* _ASSIGNED TASK_: Copy only what lies from the line containing "Q1: NPN (B W9, C" through the line containing "C17: none -> 3.3nF (GND, W12)" in the entries below, keeping both end lines exact and dropping every picture.

= = =

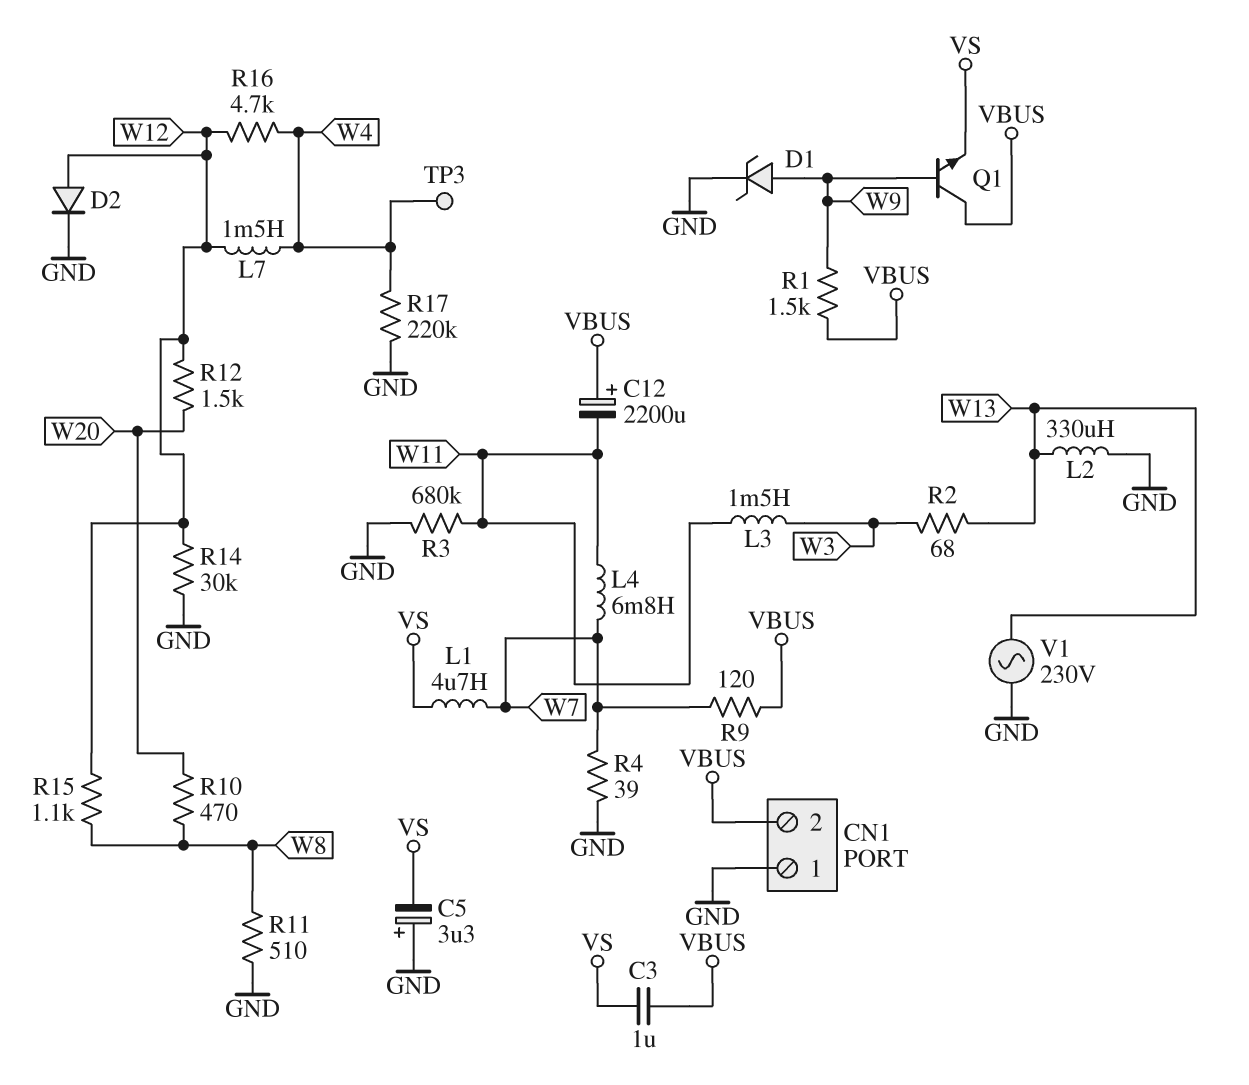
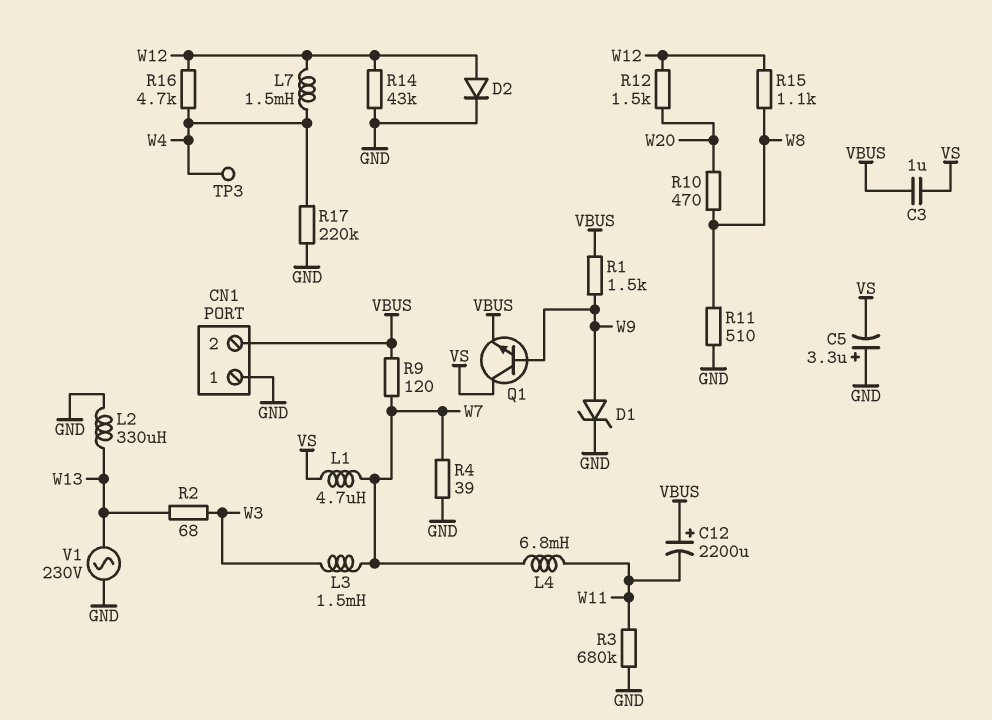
L3: 1.5mH (W3, W11) -> 1.5mH (W3, W7)
Q1: NPN (B W9, C VBUS, E VS) -> NPN (B W9, C VS, E VBUS)
R14: 30k (GND, W12) -> 43k (GND, W12)

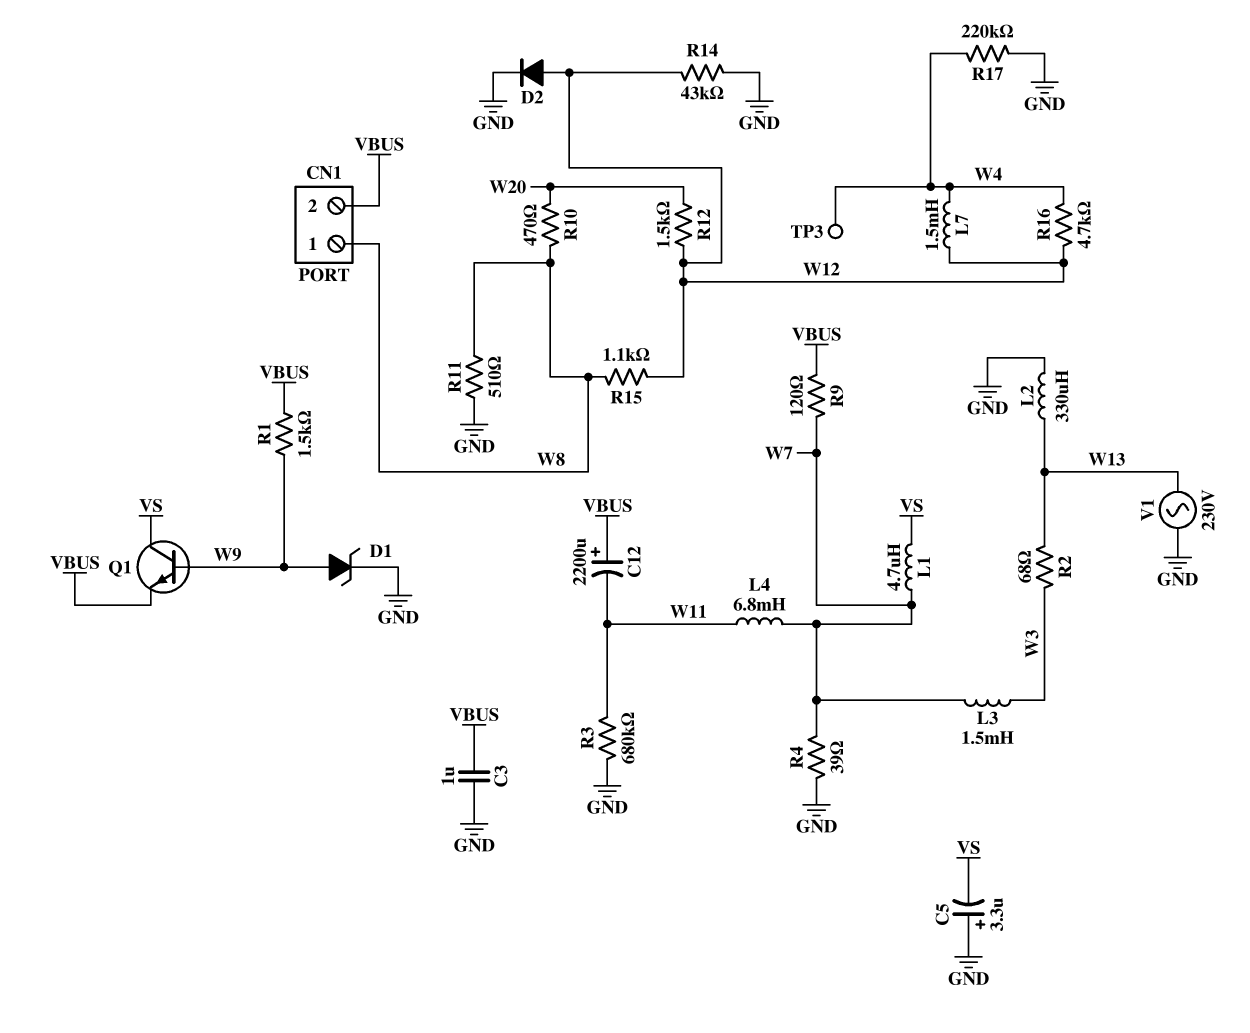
C3: 1uF (VBUS, VS) -> 1uF (GND, VBUS)
CN1 pin 1: GND -> W8

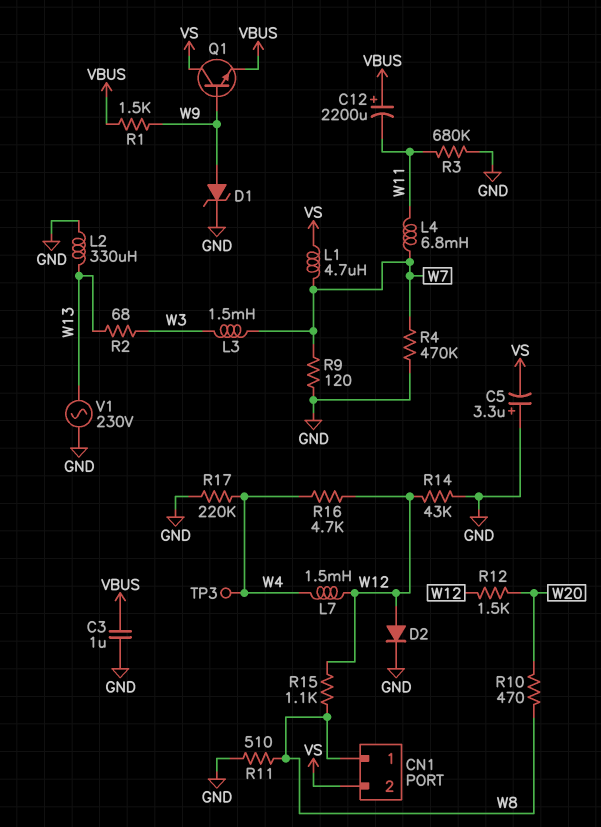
CN1 pin 2: VBUS -> VS
R4: 39 (GND, W7) -> 470k (GND, W7)
R9: 120 (VBUS, W7) -> 120 (GND, W7)

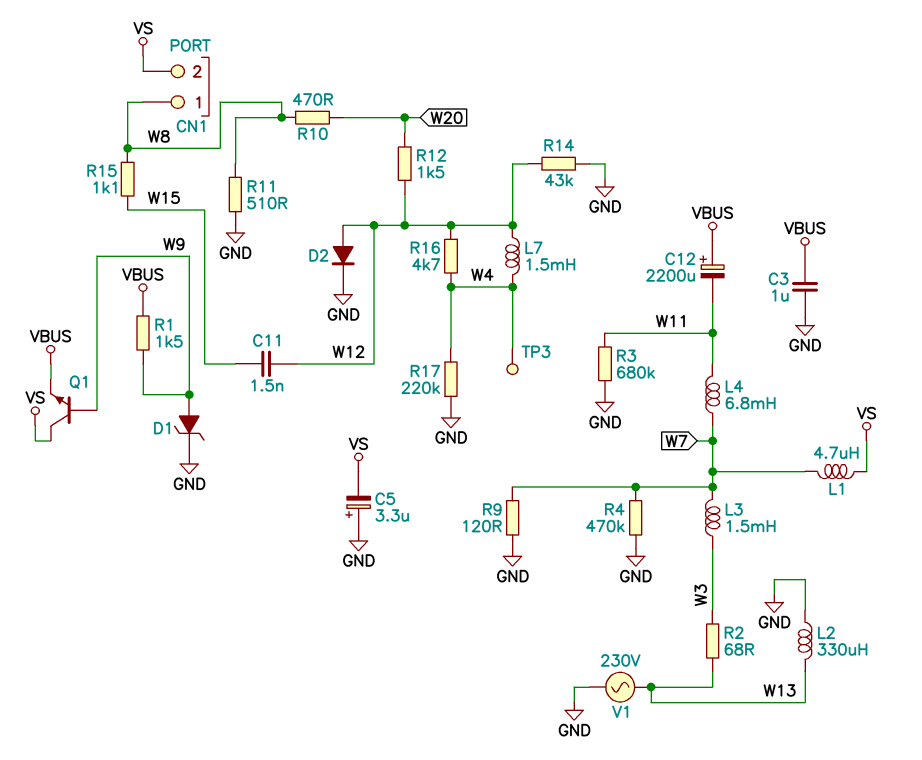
C11: none -> 1.5nF (W12, W15)
R15: 1.1k (W8, W12) -> 1.1k (W8, W15)

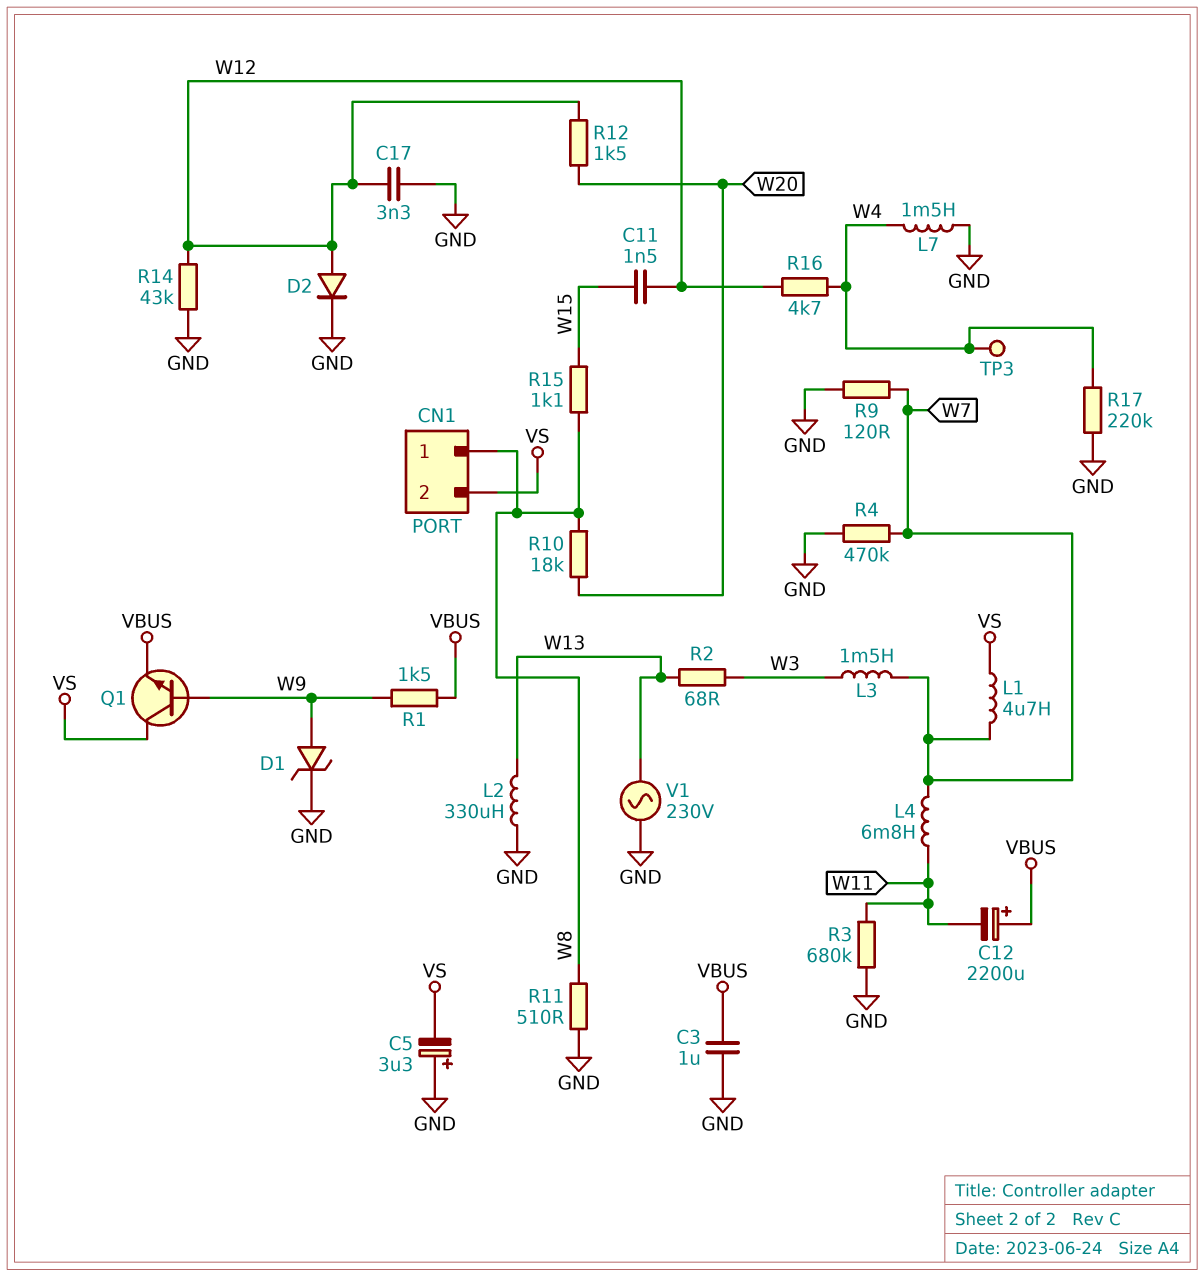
C17: none -> 3.3nF (GND, W12)
L7: 1.5mH (W4, W12) -> 1.5mH (GND, W4)
R10: 470 (W8, W20) -> 18k (W8, W20)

= = =

* _ANSWER FOR THIS EXERCISE_:
Q1: NPN (B W9, C VBUS, E VS) -> NPN (B W9, C VS, E VBUS)
R14: 30k (GND, W12) -> 43k (GND, W12)

C3: 1uF (VBUS, VS) -> 1uF (GND, VBUS)
CN1 pin 1: GND -> W8

CN1 pin 2: VBUS -> VS
R4: 39 (GND, W7) -> 470k (GND, W7)
R9: 120 (VBUS, W7) -> 120 (GND, W7)

C11: none -> 1.5nF (W12, W15)
R15: 1.1k (W8, W12) -> 1.1k (W8, W15)

C17: none -> 3.3nF (GND, W12)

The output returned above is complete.